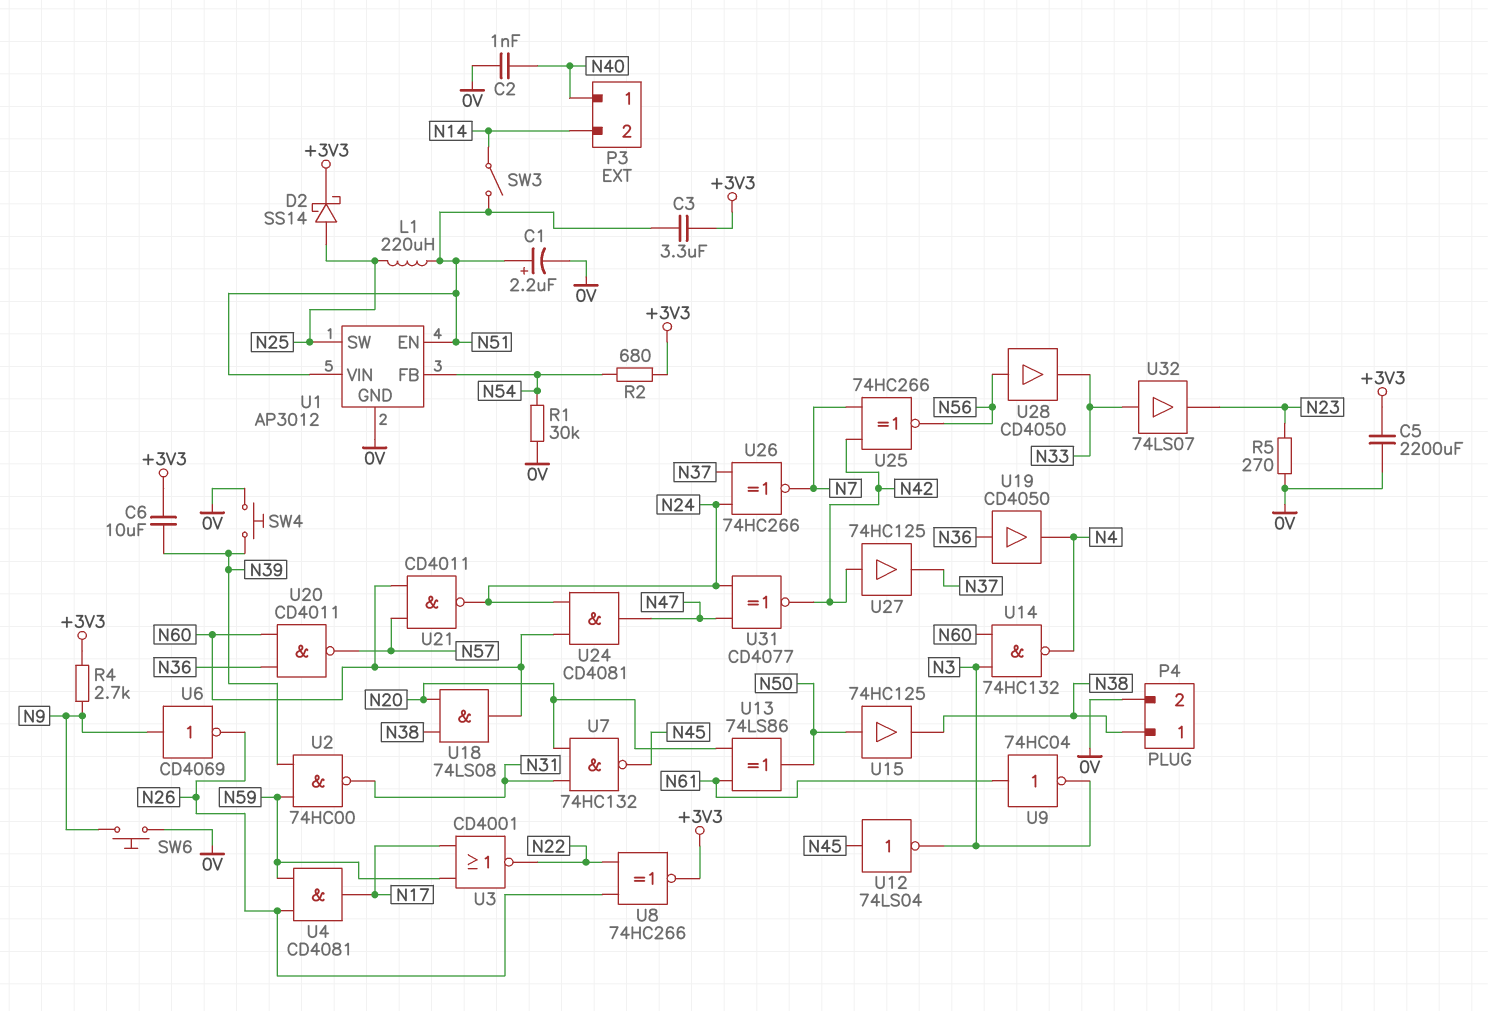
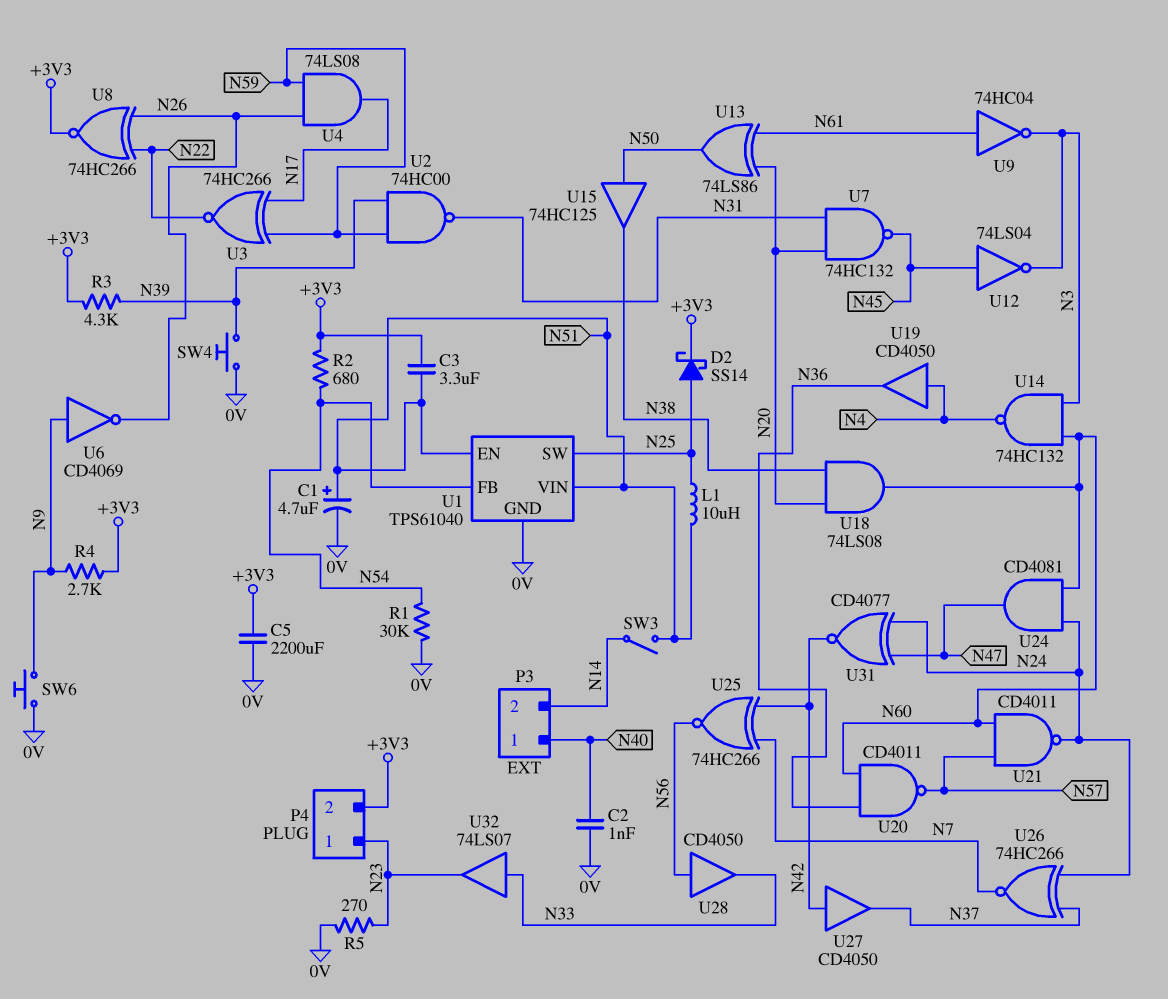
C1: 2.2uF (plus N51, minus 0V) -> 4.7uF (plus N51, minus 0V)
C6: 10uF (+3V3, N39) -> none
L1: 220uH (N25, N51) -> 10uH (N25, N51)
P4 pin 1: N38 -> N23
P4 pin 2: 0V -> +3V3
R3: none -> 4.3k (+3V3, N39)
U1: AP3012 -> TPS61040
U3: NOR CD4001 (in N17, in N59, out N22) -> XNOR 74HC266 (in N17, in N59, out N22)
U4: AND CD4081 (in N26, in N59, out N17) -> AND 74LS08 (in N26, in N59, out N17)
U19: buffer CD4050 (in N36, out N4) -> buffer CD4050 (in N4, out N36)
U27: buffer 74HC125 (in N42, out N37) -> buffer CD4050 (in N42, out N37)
========
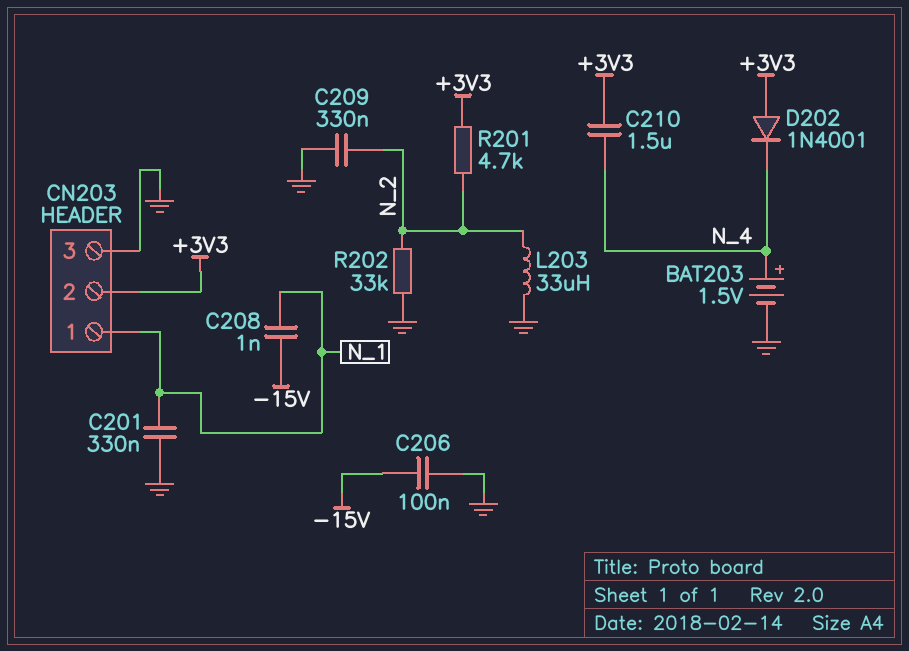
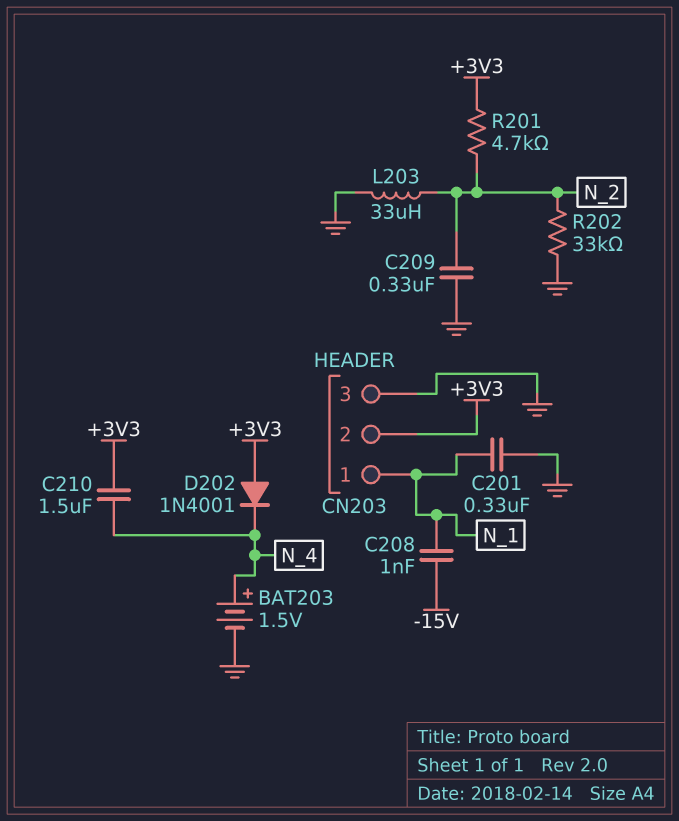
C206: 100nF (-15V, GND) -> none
========
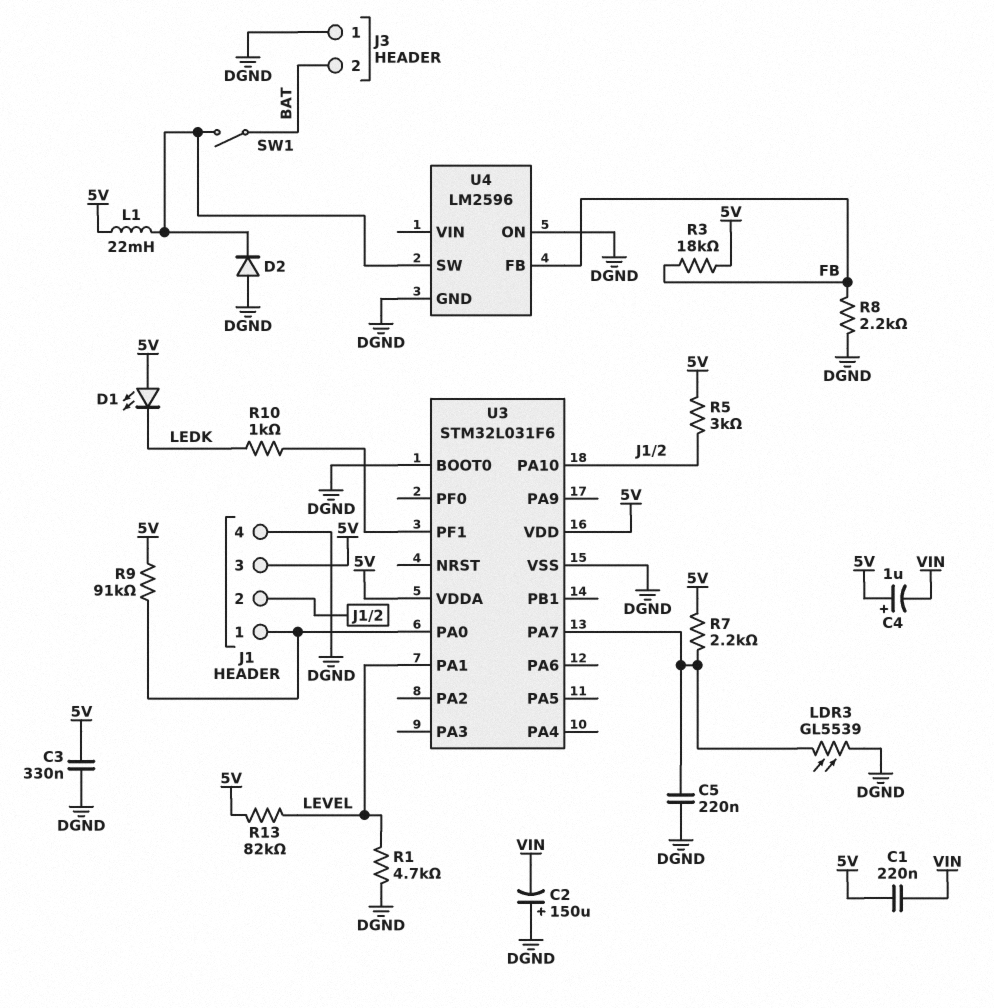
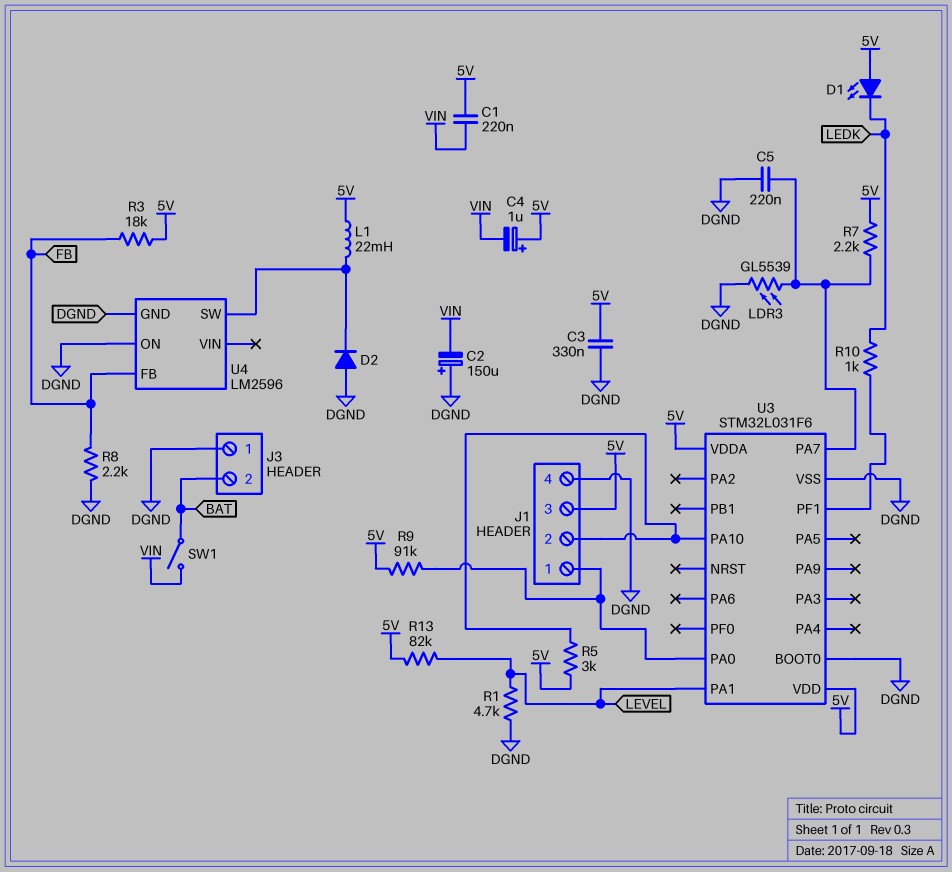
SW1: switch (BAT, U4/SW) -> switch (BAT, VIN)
========
_Work to complete_
What is needed is a single number: how many lines of the data contain the word "none".

_Written reply_
3